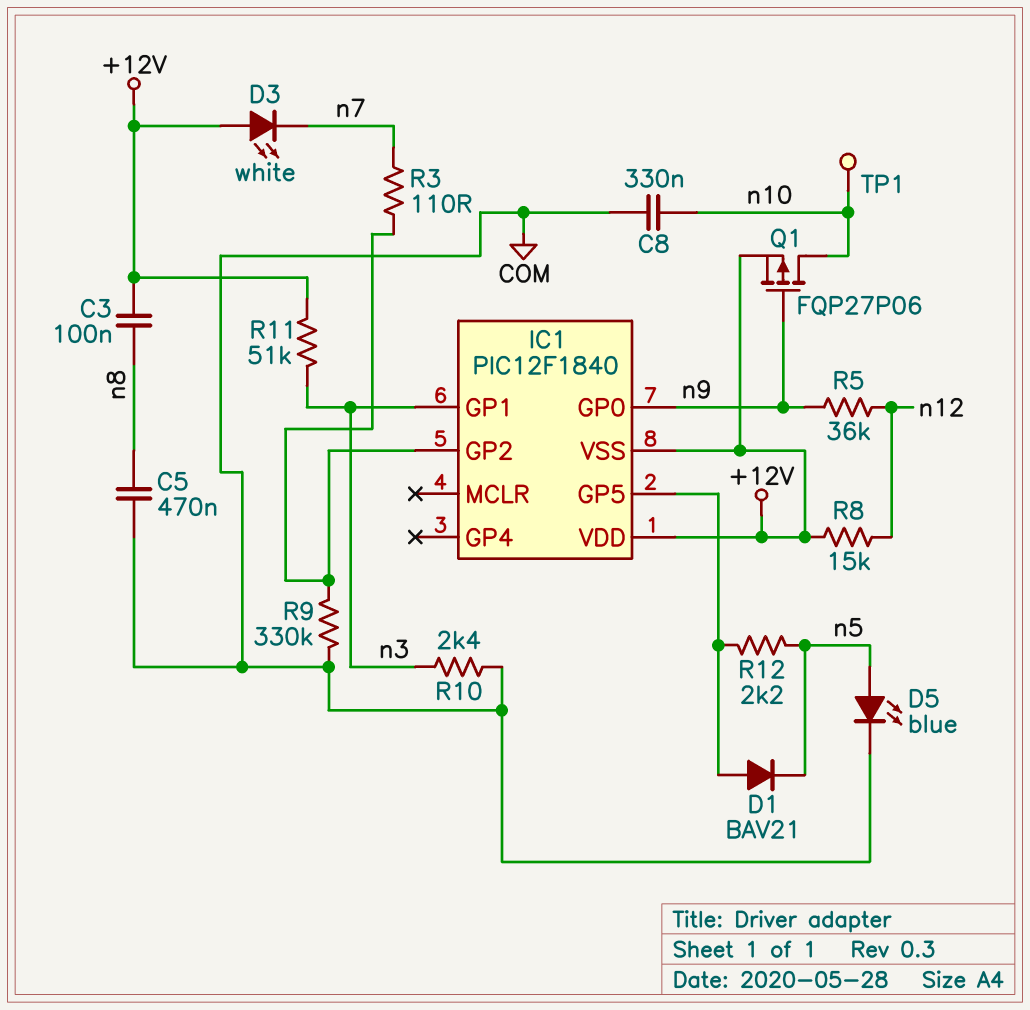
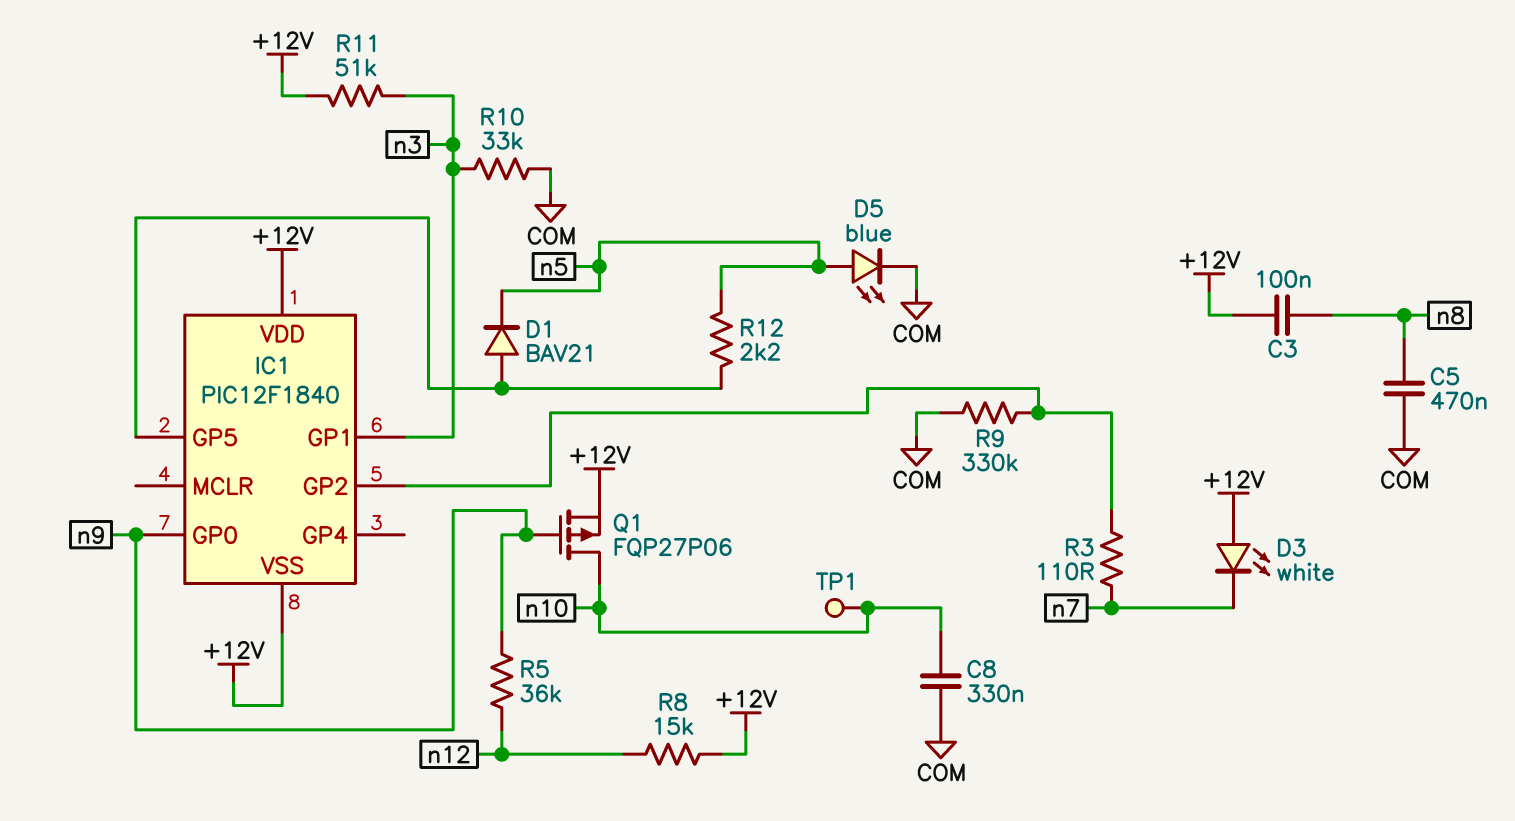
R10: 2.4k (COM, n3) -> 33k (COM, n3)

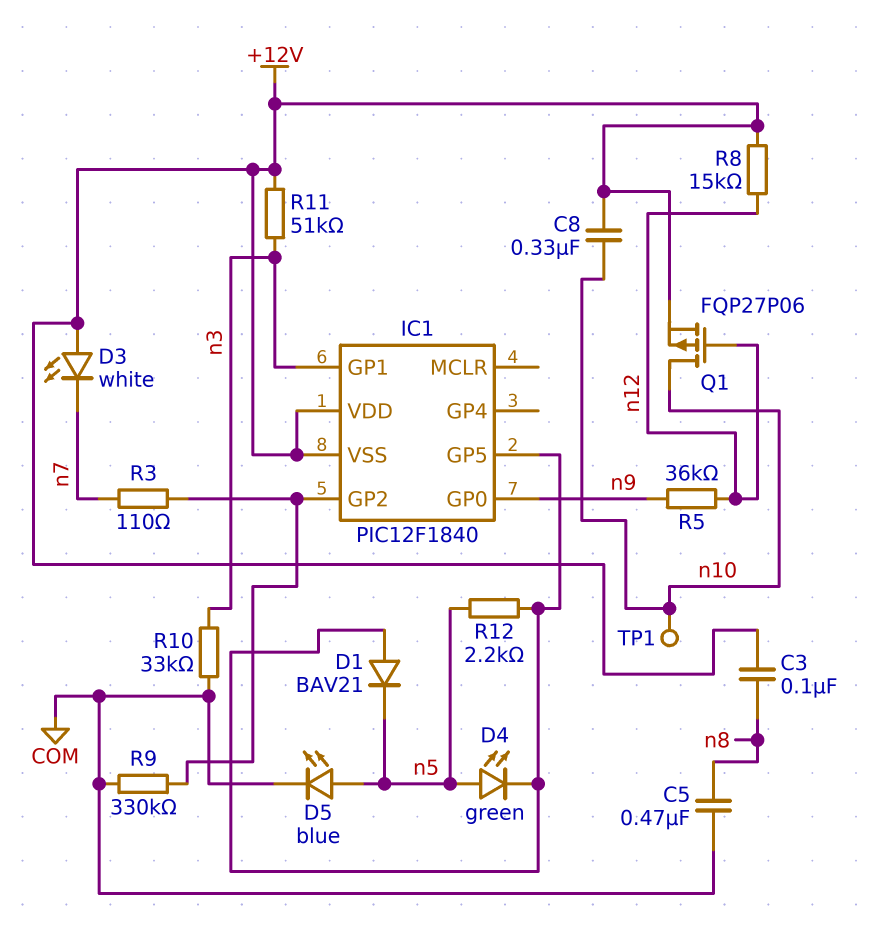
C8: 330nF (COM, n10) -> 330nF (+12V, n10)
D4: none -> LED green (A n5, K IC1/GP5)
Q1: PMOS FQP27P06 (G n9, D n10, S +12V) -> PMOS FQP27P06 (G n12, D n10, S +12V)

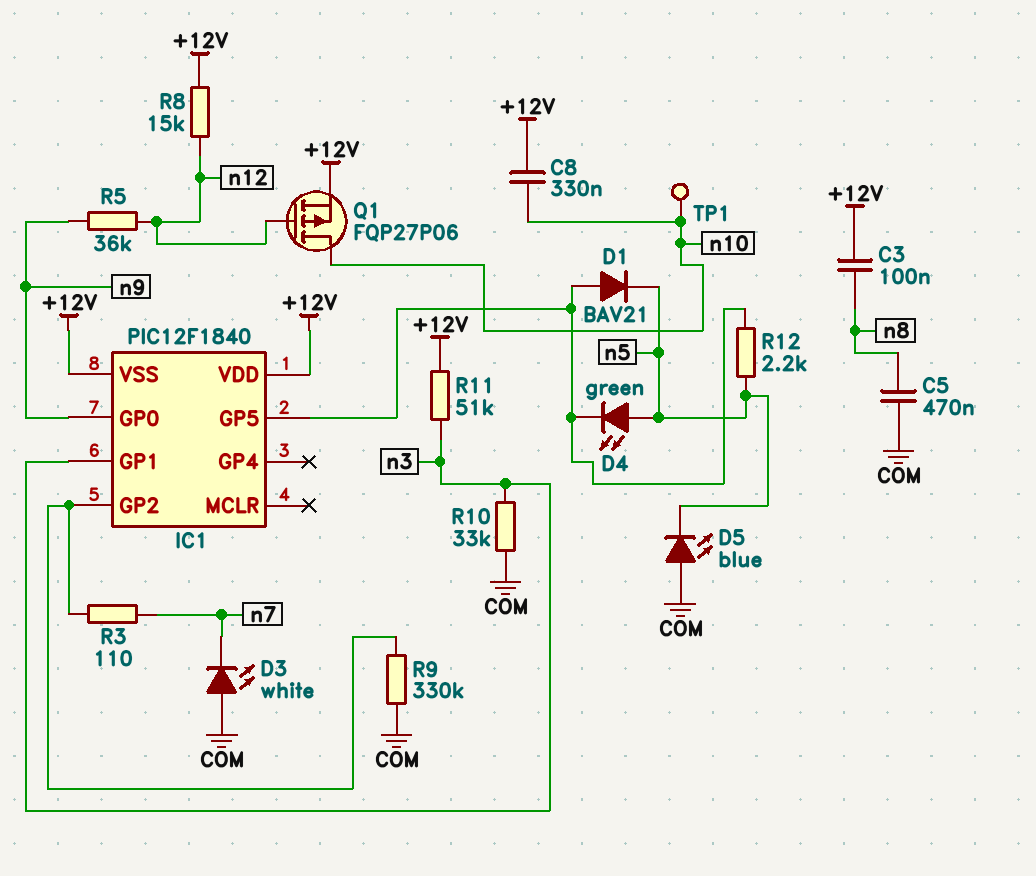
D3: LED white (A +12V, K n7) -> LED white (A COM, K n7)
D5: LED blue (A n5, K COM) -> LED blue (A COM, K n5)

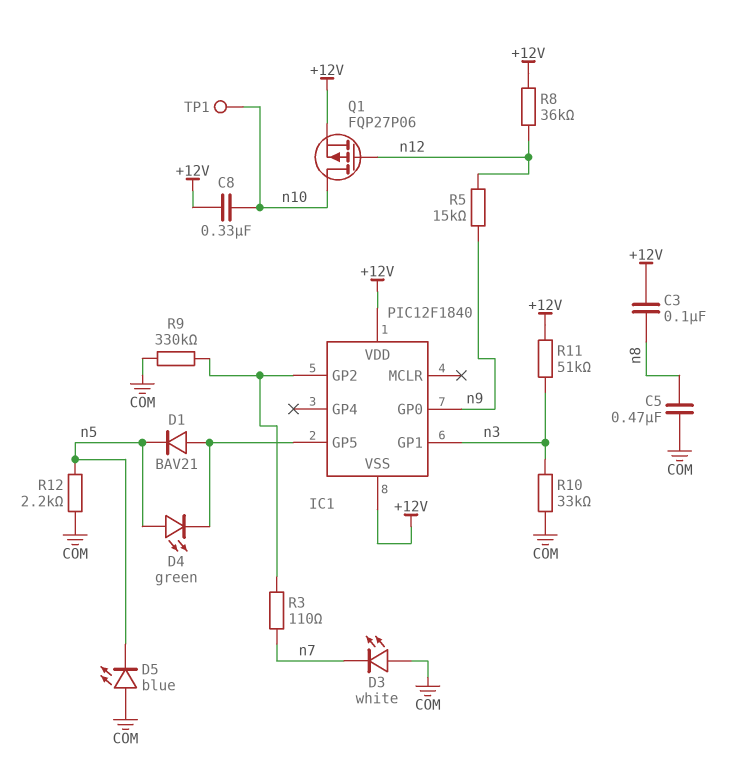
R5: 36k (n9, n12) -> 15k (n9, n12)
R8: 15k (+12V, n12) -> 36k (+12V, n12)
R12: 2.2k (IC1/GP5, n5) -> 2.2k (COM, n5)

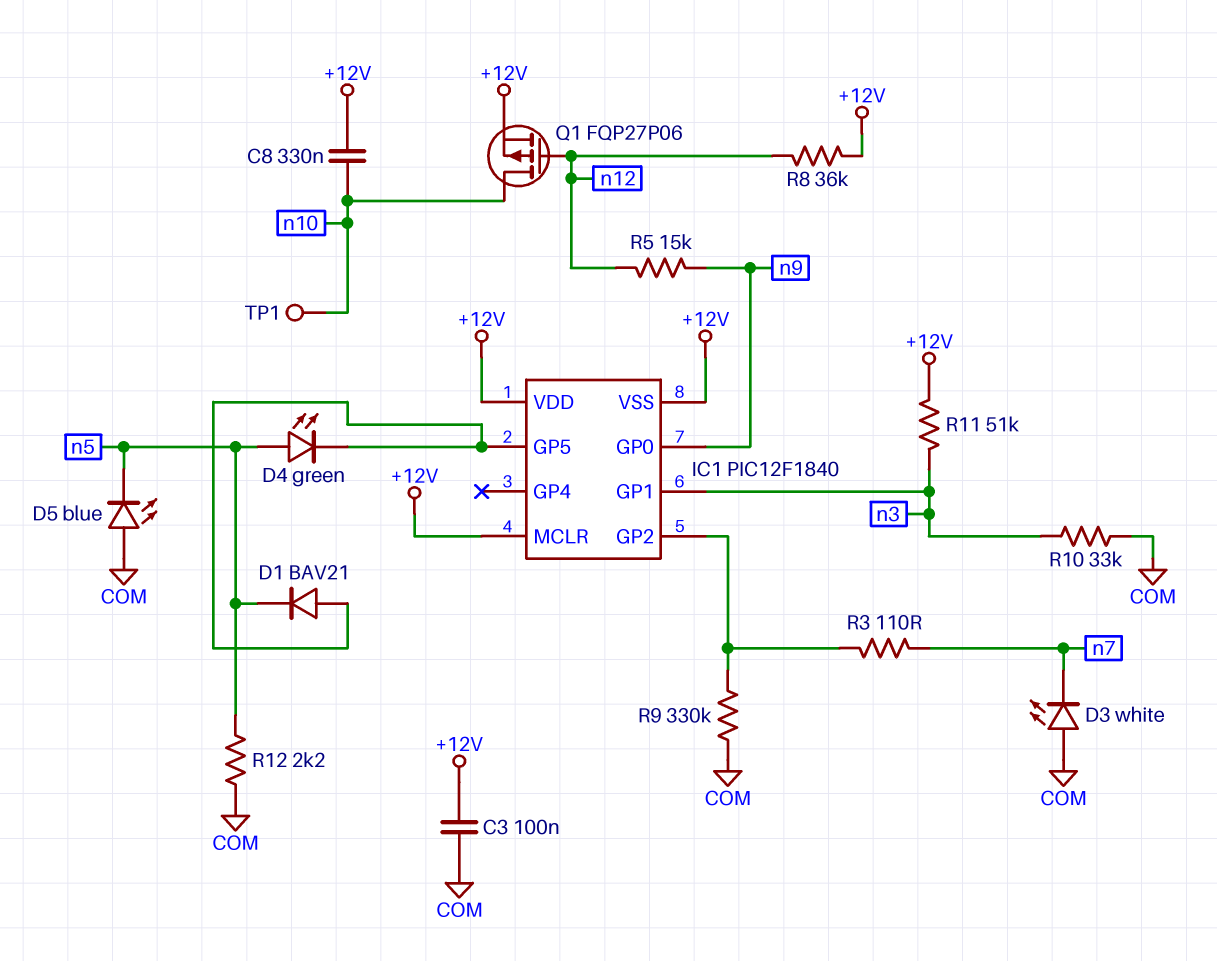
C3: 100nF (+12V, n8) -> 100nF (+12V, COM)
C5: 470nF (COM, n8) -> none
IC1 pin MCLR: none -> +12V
....
* Activity *
With the pictures left out, restate word for word every line of the data above, from the first down to the line that contains "R5: 36k (n9, n12) -> 15k (n9, n12)".

* Answer for this exercise *
R10: 2.4k (COM, n3) -> 33k (COM, n3)

C8: 330nF (COM, n10) -> 330nF (+12V, n10)
D4: none -> LED green (A n5, K IC1/GP5)
Q1: PMOS FQP27P06 (G n9, D n10, S +12V) -> PMOS FQP27P06 (G n12, D n10, S +12V)

D3: LED white (A +12V, K n7) -> LED white (A COM, K n7)
D5: LED blue (A n5, K COM) -> LED blue (A COM, K n5)

R5: 36k (n9, n12) -> 15k (n9, n12)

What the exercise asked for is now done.